Problem description:
Leave the images out, and copy each of the records below exactly.

Stored data:

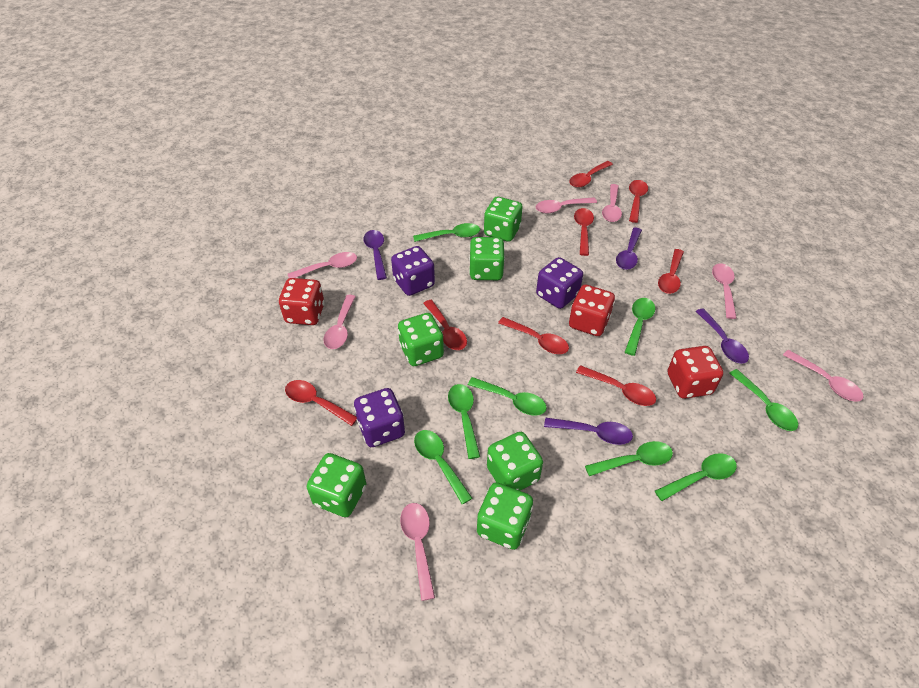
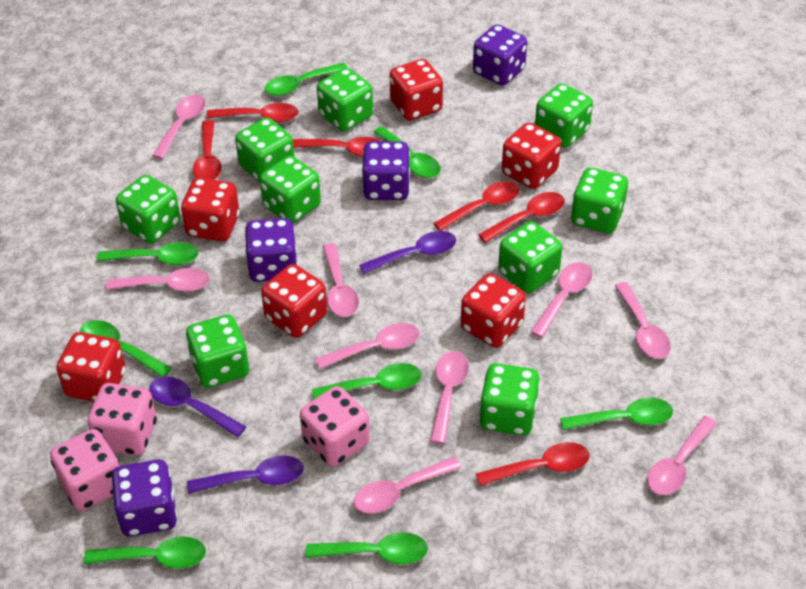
green dice: 6 -> 9
pink dice: 0 -> 3
pink spoon: 7 -> 9
purple dice: 3 -> 4
purple spoon: 4 -> 3
red dice: 3 -> 6
red spoon: 8 -> 6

Response below:
green dice: 6 -> 9
pink dice: 0 -> 3
pink spoon: 7 -> 9
purple dice: 3 -> 4
purple spoon: 4 -> 3
red dice: 3 -> 6
red spoon: 8 -> 6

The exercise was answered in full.